» Stored entries
◆ ◆ ◆ ◆ ◆
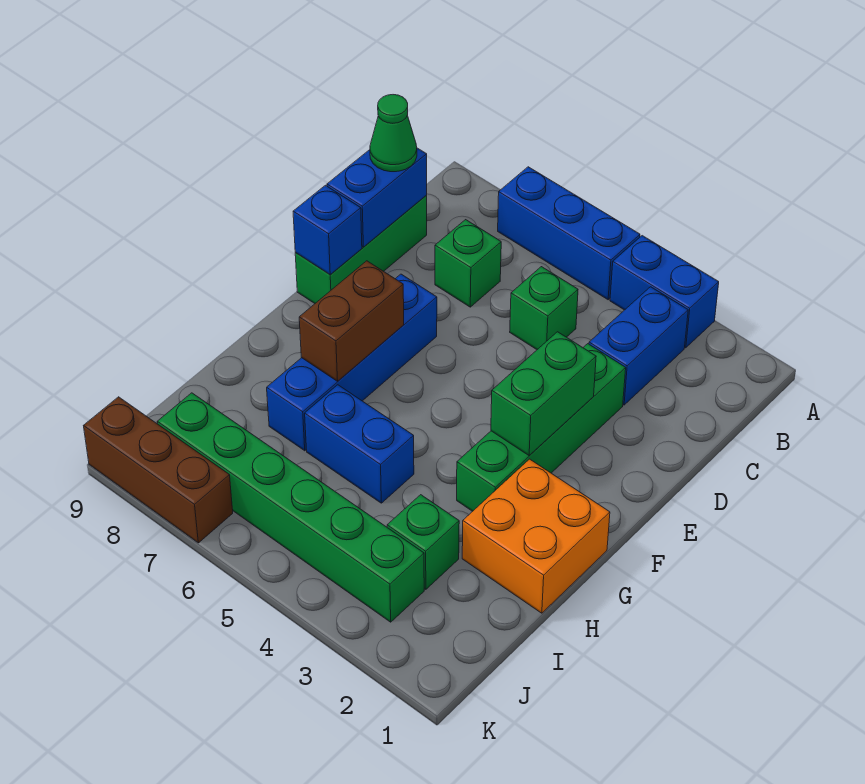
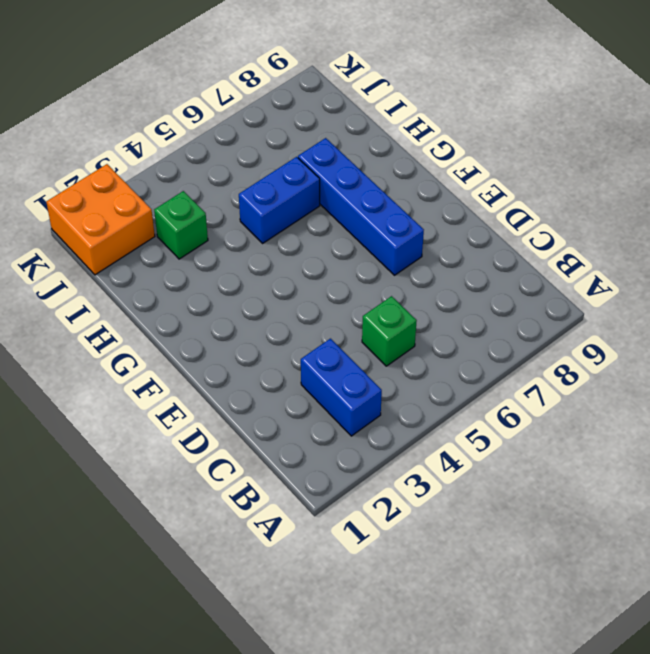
orange brick J1:K2 level 1 -> orange brick G1:H2 level 1
none -> blue brick A3:A4 level 1
none -> blue brick A5:A7 level 1
none -> green brick C7 level 1

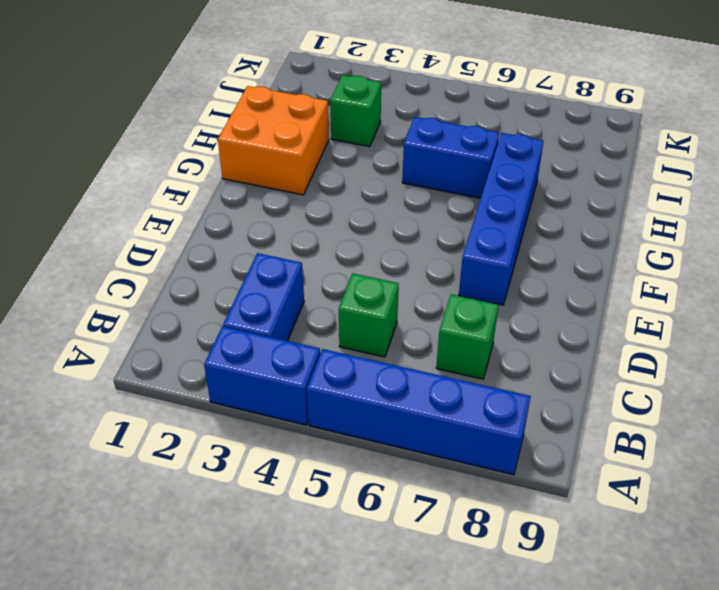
blue brick A5:A8 level 1 -> blue brick A5:A7 level 1
none -> green brick C9:E9 level 1
none -> green brick D3:G3 level 1
none -> green brick J3:J8 level 1

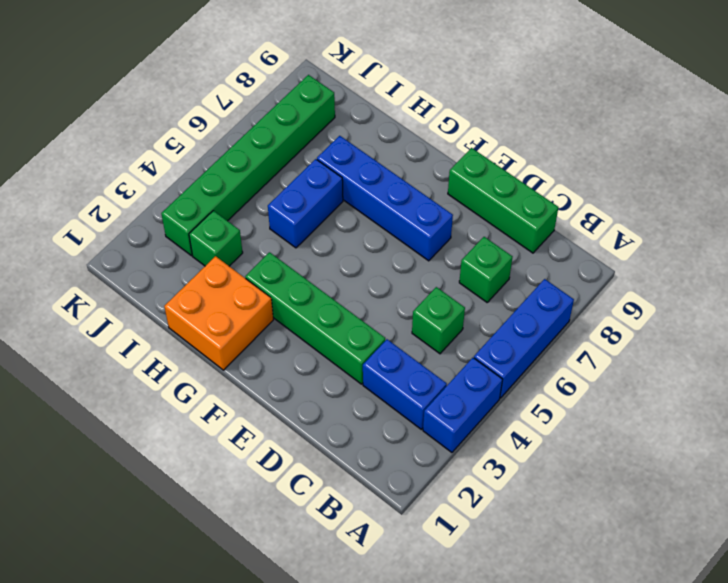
none -> brown brick K7:K9 level 1
none -> blue brick C9:D9 level 2
none -> green brick E3:F3 level 2

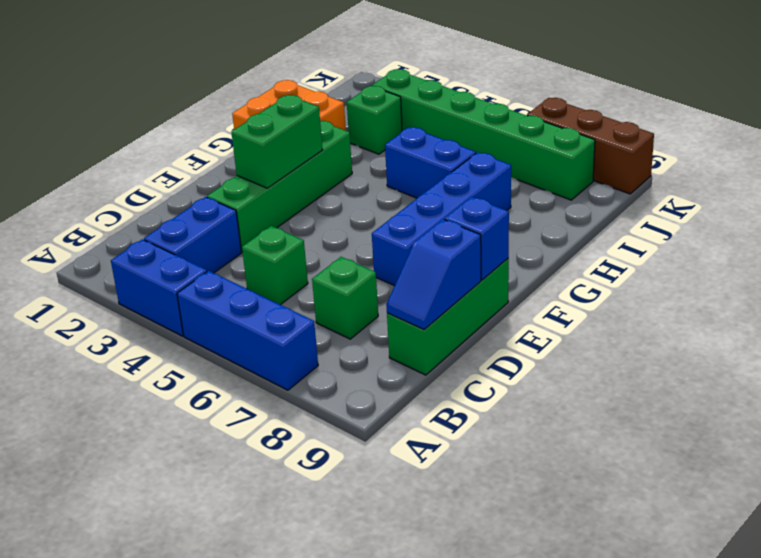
blue slope C9:D9 level 2 top D -> blue brick C9:D9 level 2
none -> brown brick F7:G7 level 2
none -> green cone C9 level 3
◆ ◆ ◆ ◆ ◆
Print every entry verbatim and leave all pictures out.

orange brick J1:K2 level 1 -> orange brick G1:H2 level 1
none -> blue brick A3:A4 level 1
none -> blue brick A5:A7 level 1
none -> green brick C7 level 1

blue brick A5:A8 level 1 -> blue brick A5:A7 level 1
none -> green brick C9:E9 level 1
none -> green brick D3:G3 level 1
none -> green brick J3:J8 level 1

none -> brown brick K7:K9 level 1
none -> blue brick C9:D9 level 2
none -> green brick E3:F3 level 2

blue slope C9:D9 level 2 top D -> blue brick C9:D9 level 2
none -> brown brick F7:G7 level 2
none -> green cone C9 level 3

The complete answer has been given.